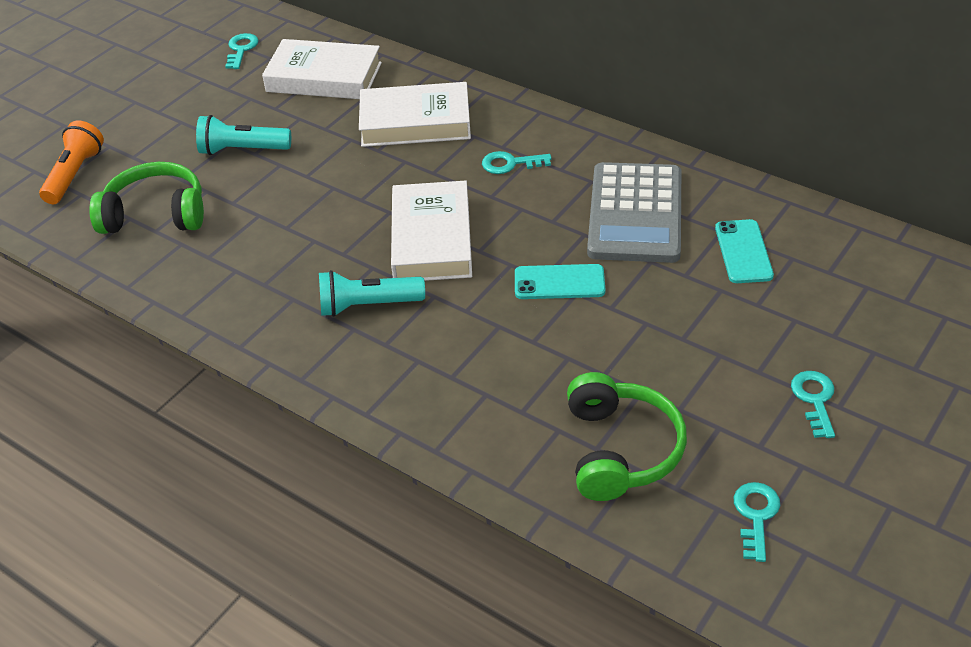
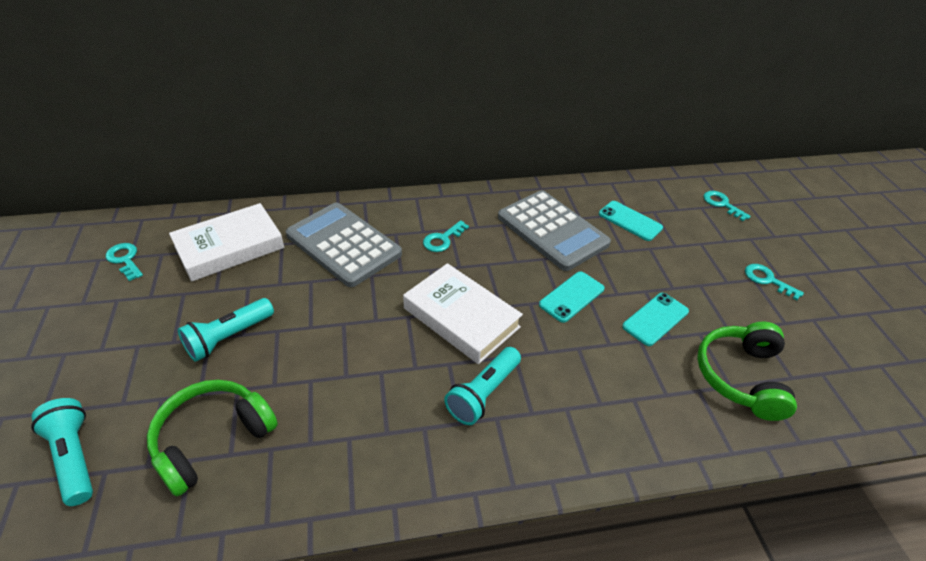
camera: 50 degrees left, 0 degrees up
orange flashlight [39,121,104,204] -> turquoise flashlight [31,398,93,506]
white book [359,82,471,147] -> grey calculator [286,203,402,287]
green headphones [567,372,687,501] -> green headphones turned 120 degrees counterclockwise [697,321,797,421]
turquoise key [734,482,780,562] -> turquoise key moved to [704,191,751,221]
none -> turquoise phone [622,293,689,346]

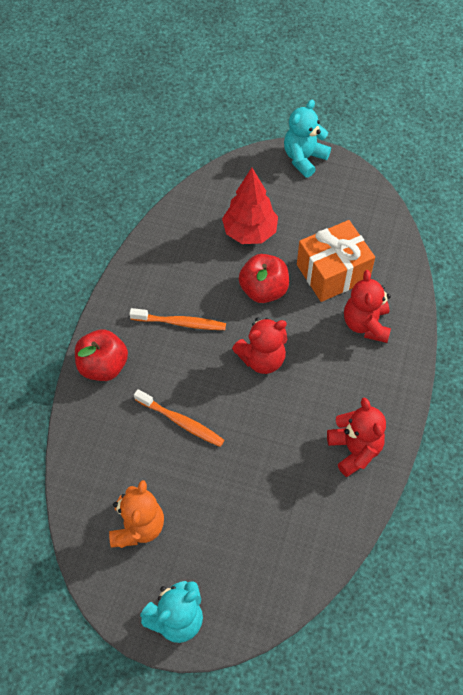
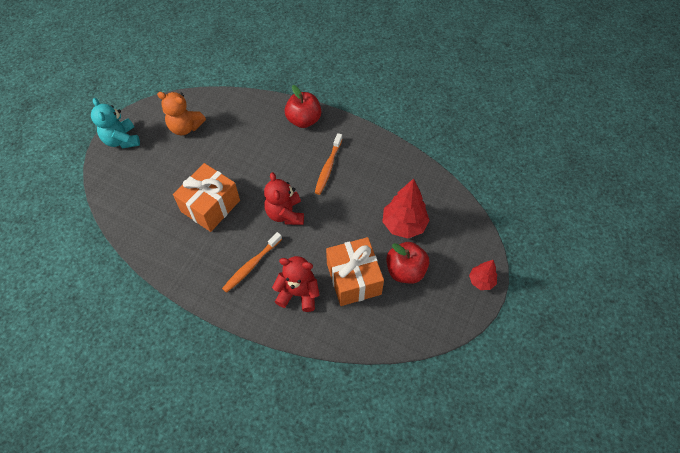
camera: 100 degrees right, 0 degrees up
orange toothbrush [134,389,224,447] -> orange toothbrush moved to [222,232,282,293]
red apple [239,254,289,303] -> red apple moved to [386,242,429,284]
turquoise teddy bear [284,99,331,178] -> red tree [469,260,497,290]
red teddy bear [327,397,386,477] -> none
none -> orange gift [173,163,240,232]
::::
What needs to be done ->
From the entries above, copy out every line where the string "teddy" appears.

Written response ->
turquoise teddy bear [284,99,331,178] -> red tree [469,260,497,290]
red teddy bear [327,397,386,477] -> none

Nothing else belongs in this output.